- Assigned task: Nothing is needed except the lines below that run from the one with "C2: 1500uF (DGND, LED_A)" through the one with "SW2: switch (+24V, PWR) -> switch (+3V3, PWR)", repeated exactly.

- Task input:
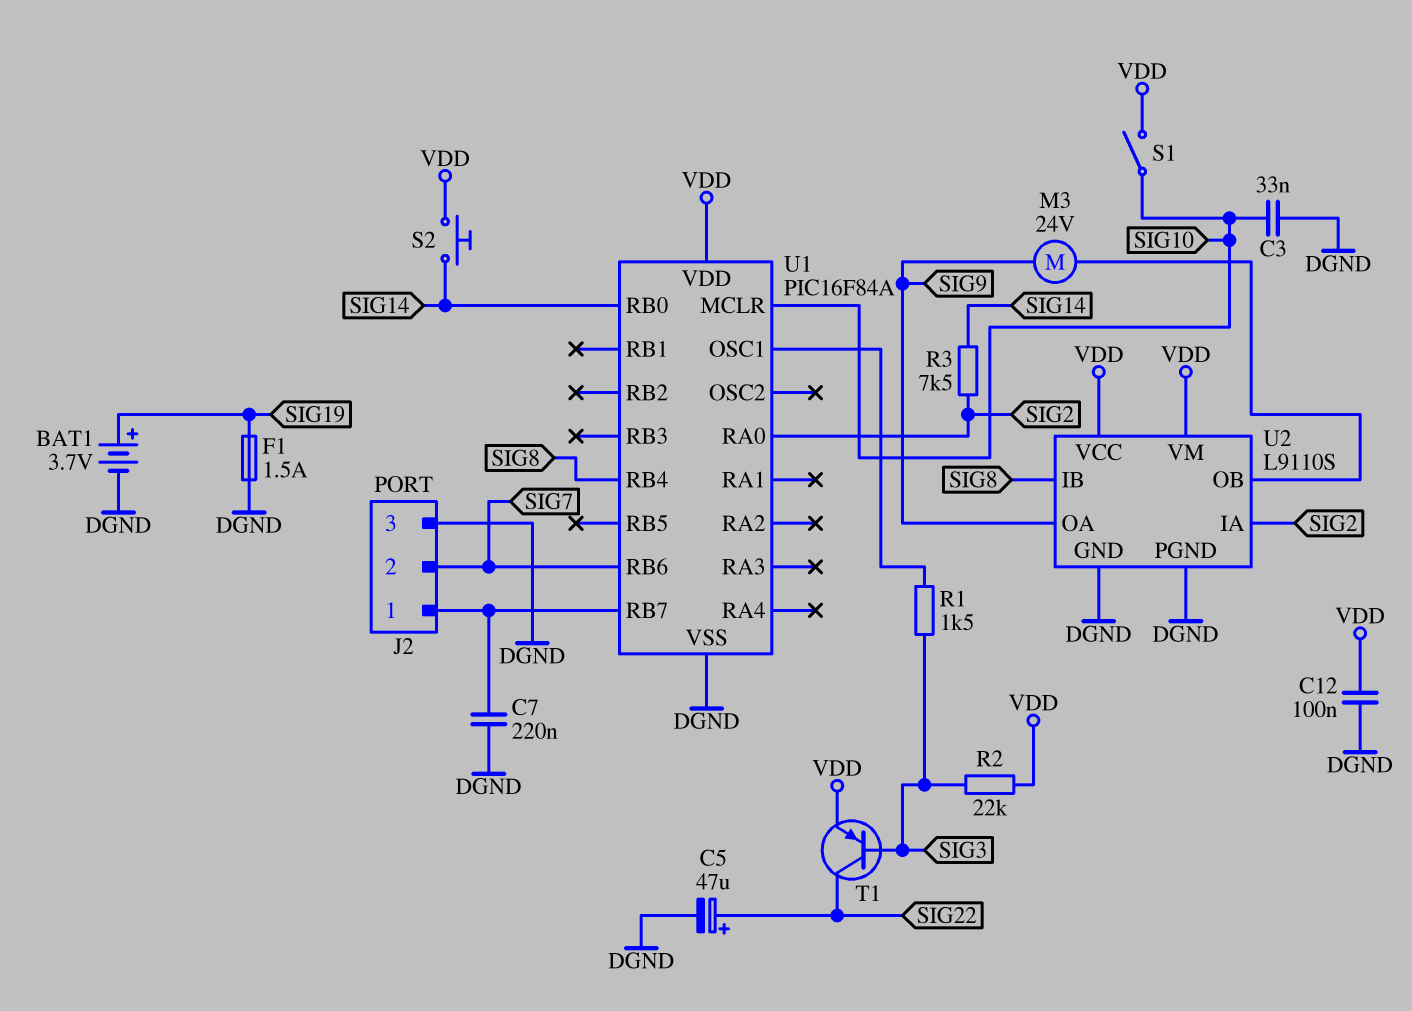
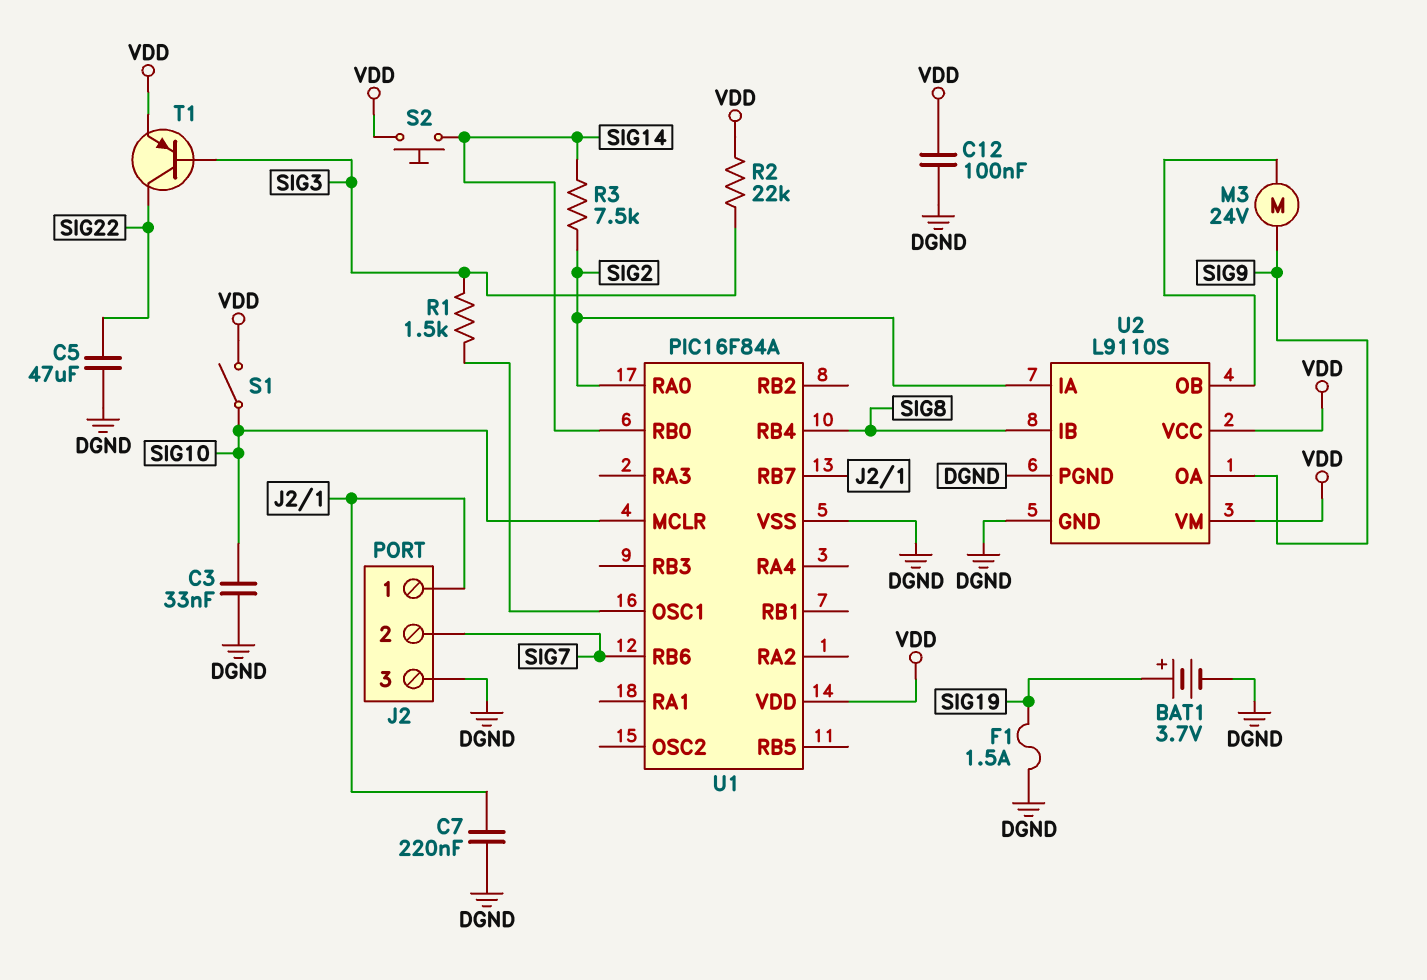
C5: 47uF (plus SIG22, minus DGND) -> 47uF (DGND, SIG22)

---

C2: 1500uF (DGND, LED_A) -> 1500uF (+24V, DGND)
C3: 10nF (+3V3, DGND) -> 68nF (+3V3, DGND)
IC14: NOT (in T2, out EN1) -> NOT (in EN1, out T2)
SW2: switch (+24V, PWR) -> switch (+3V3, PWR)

- Solution for this task:
C2: 1500uF (DGND, LED_A) -> 1500uF (+24V, DGND)
C3: 10nF (+3V3, DGND) -> 68nF (+3V3, DGND)
IC14: NOT (in T2, out EN1) -> NOT (in EN1, out T2)
SW2: switch (+24V, PWR) -> switch (+3V3, PWR)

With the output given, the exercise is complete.